• **WHAT THE TASK REQUIRES**:
Find each line in the material below that includes the string "star" and copy those lines.

• **DATASET EXCERPTS**:

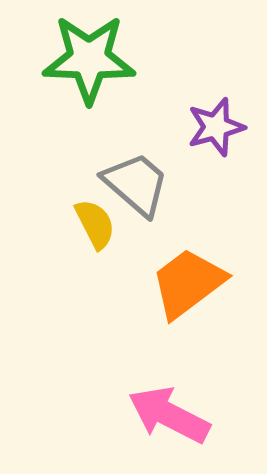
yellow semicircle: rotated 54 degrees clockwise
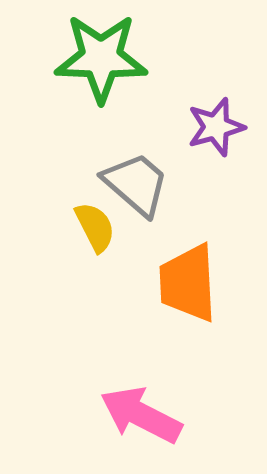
green star: moved 12 px right, 1 px up
yellow semicircle: moved 3 px down
orange trapezoid: rotated 56 degrees counterclockwise
pink arrow: moved 28 px left
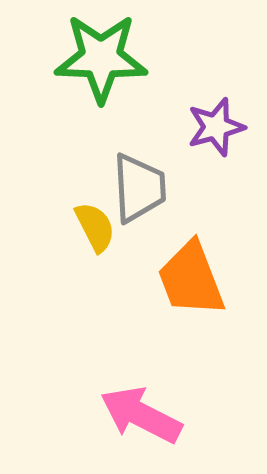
gray trapezoid: moved 3 px right, 4 px down; rotated 46 degrees clockwise
orange trapezoid: moved 3 px right, 4 px up; rotated 18 degrees counterclockwise
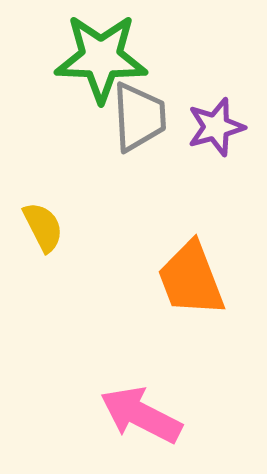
gray trapezoid: moved 71 px up
yellow semicircle: moved 52 px left
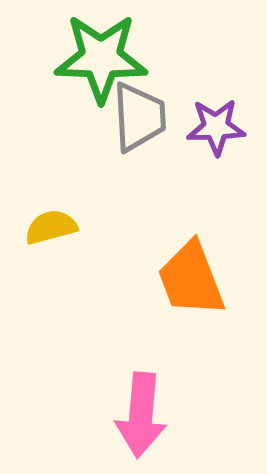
purple star: rotated 14 degrees clockwise
yellow semicircle: moved 8 px right; rotated 78 degrees counterclockwise
pink arrow: rotated 112 degrees counterclockwise
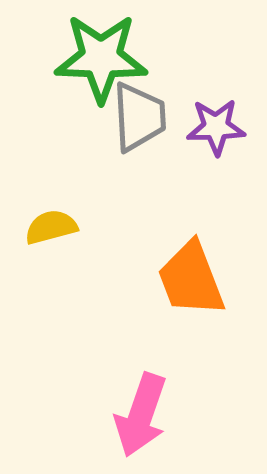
pink arrow: rotated 14 degrees clockwise
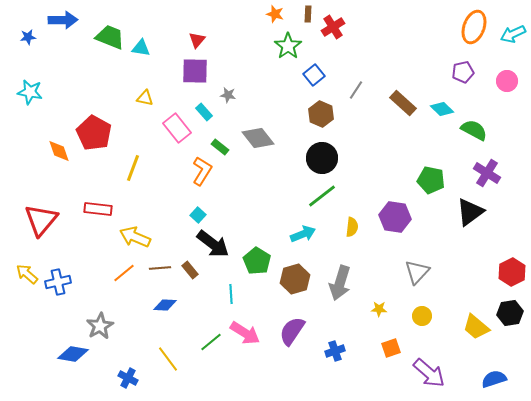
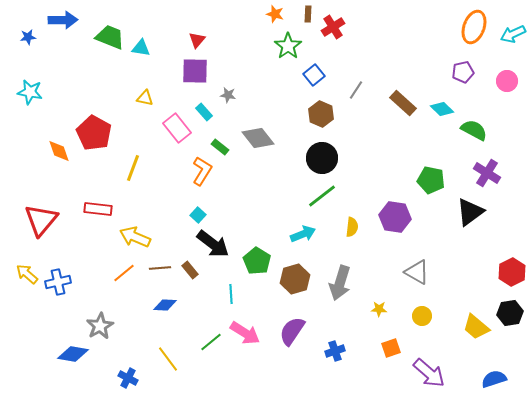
gray triangle at (417, 272): rotated 44 degrees counterclockwise
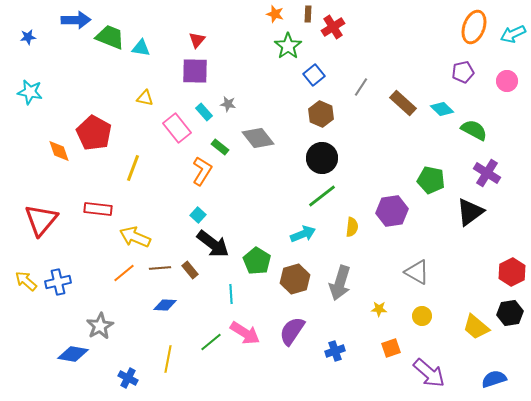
blue arrow at (63, 20): moved 13 px right
gray line at (356, 90): moved 5 px right, 3 px up
gray star at (228, 95): moved 9 px down
purple hexagon at (395, 217): moved 3 px left, 6 px up; rotated 16 degrees counterclockwise
yellow arrow at (27, 274): moved 1 px left, 7 px down
yellow line at (168, 359): rotated 48 degrees clockwise
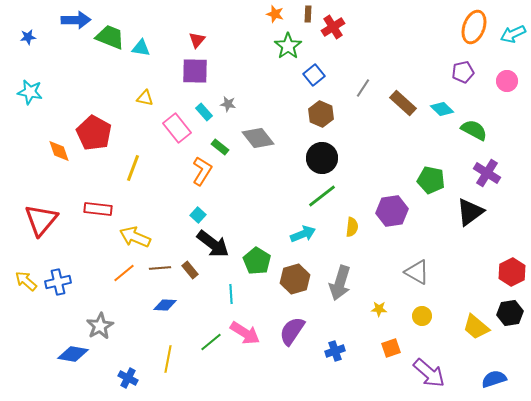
gray line at (361, 87): moved 2 px right, 1 px down
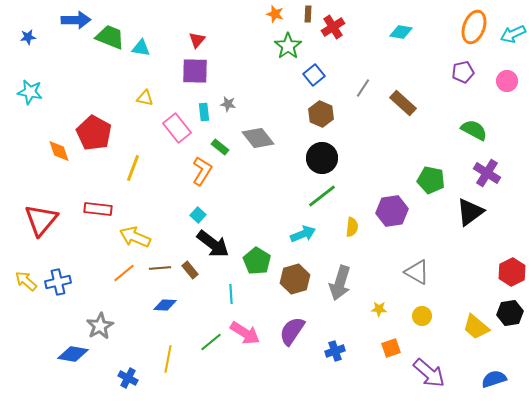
cyan diamond at (442, 109): moved 41 px left, 77 px up; rotated 35 degrees counterclockwise
cyan rectangle at (204, 112): rotated 36 degrees clockwise
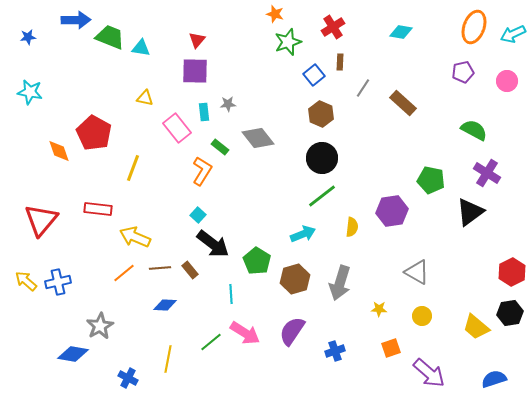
brown rectangle at (308, 14): moved 32 px right, 48 px down
green star at (288, 46): moved 4 px up; rotated 16 degrees clockwise
gray star at (228, 104): rotated 14 degrees counterclockwise
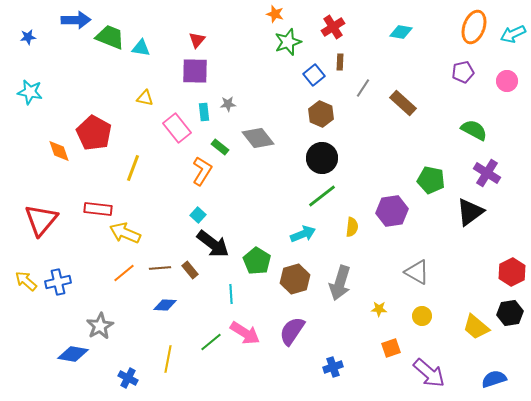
yellow arrow at (135, 237): moved 10 px left, 4 px up
blue cross at (335, 351): moved 2 px left, 16 px down
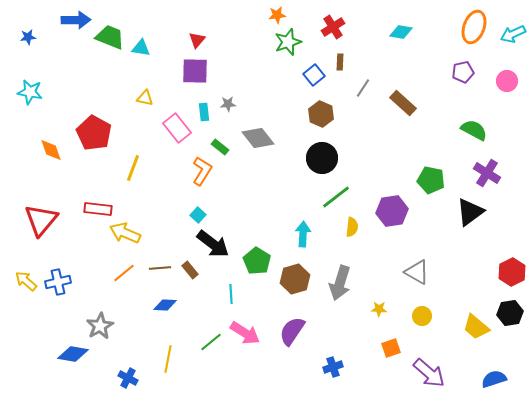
orange star at (275, 14): moved 2 px right, 1 px down; rotated 24 degrees counterclockwise
orange diamond at (59, 151): moved 8 px left, 1 px up
green line at (322, 196): moved 14 px right, 1 px down
cyan arrow at (303, 234): rotated 65 degrees counterclockwise
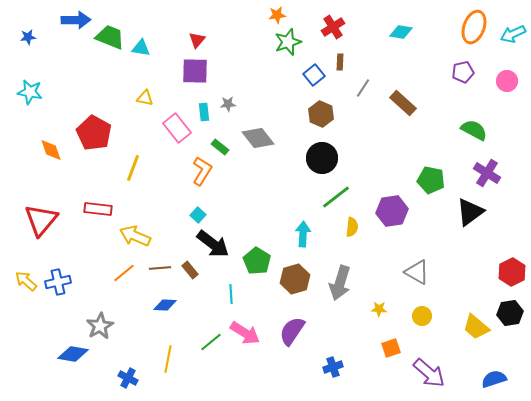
yellow arrow at (125, 233): moved 10 px right, 3 px down
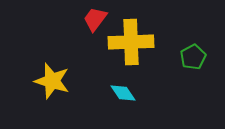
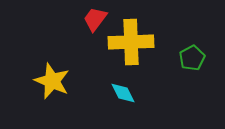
green pentagon: moved 1 px left, 1 px down
yellow star: rotated 6 degrees clockwise
cyan diamond: rotated 8 degrees clockwise
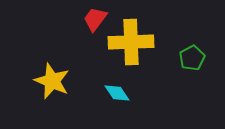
cyan diamond: moved 6 px left; rotated 8 degrees counterclockwise
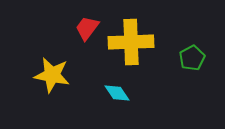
red trapezoid: moved 8 px left, 9 px down
yellow star: moved 6 px up; rotated 12 degrees counterclockwise
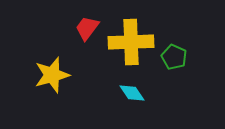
green pentagon: moved 18 px left, 1 px up; rotated 20 degrees counterclockwise
yellow star: rotated 27 degrees counterclockwise
cyan diamond: moved 15 px right
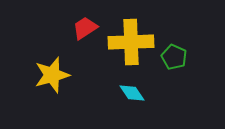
red trapezoid: moved 2 px left; rotated 20 degrees clockwise
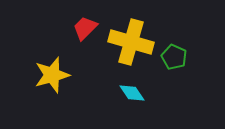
red trapezoid: rotated 12 degrees counterclockwise
yellow cross: rotated 18 degrees clockwise
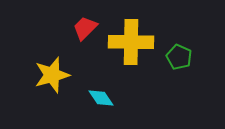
yellow cross: rotated 15 degrees counterclockwise
green pentagon: moved 5 px right
cyan diamond: moved 31 px left, 5 px down
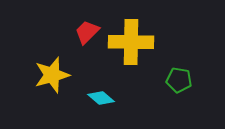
red trapezoid: moved 2 px right, 4 px down
green pentagon: moved 23 px down; rotated 15 degrees counterclockwise
cyan diamond: rotated 16 degrees counterclockwise
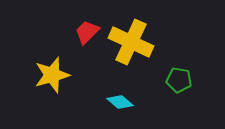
yellow cross: rotated 24 degrees clockwise
cyan diamond: moved 19 px right, 4 px down
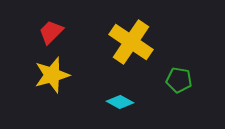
red trapezoid: moved 36 px left
yellow cross: rotated 9 degrees clockwise
cyan diamond: rotated 12 degrees counterclockwise
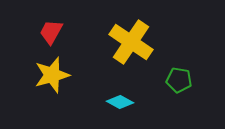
red trapezoid: rotated 16 degrees counterclockwise
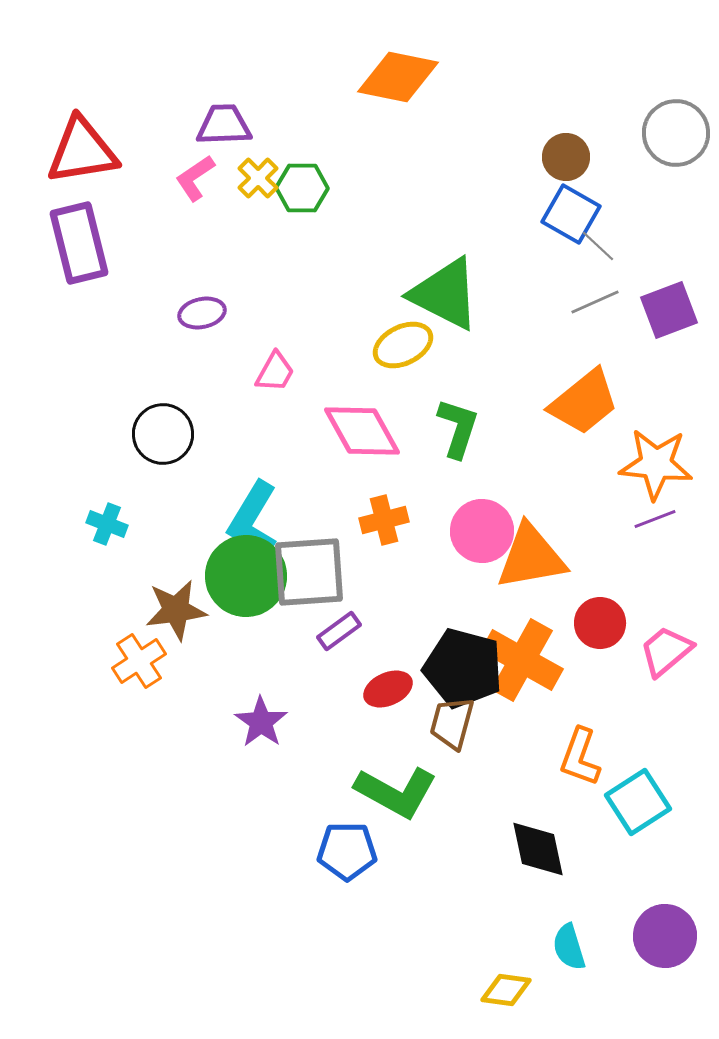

• **EXERCISE ANSWER**:
green star: moved 12 px right, 1 px up
purple star: rotated 14 degrees clockwise
gray star at (228, 95): moved 9 px down
green star at (288, 46): moved 4 px up; rotated 16 degrees clockwise
gray star at (228, 104): rotated 14 degrees counterclockwise
orange star at (275, 14): moved 2 px right, 1 px down; rotated 24 degrees counterclockwise
yellow star: rotated 6 degrees clockwise
yellow star: moved 6 px up; rotated 12 degrees counterclockwise
yellow star: rotated 27 degrees counterclockwise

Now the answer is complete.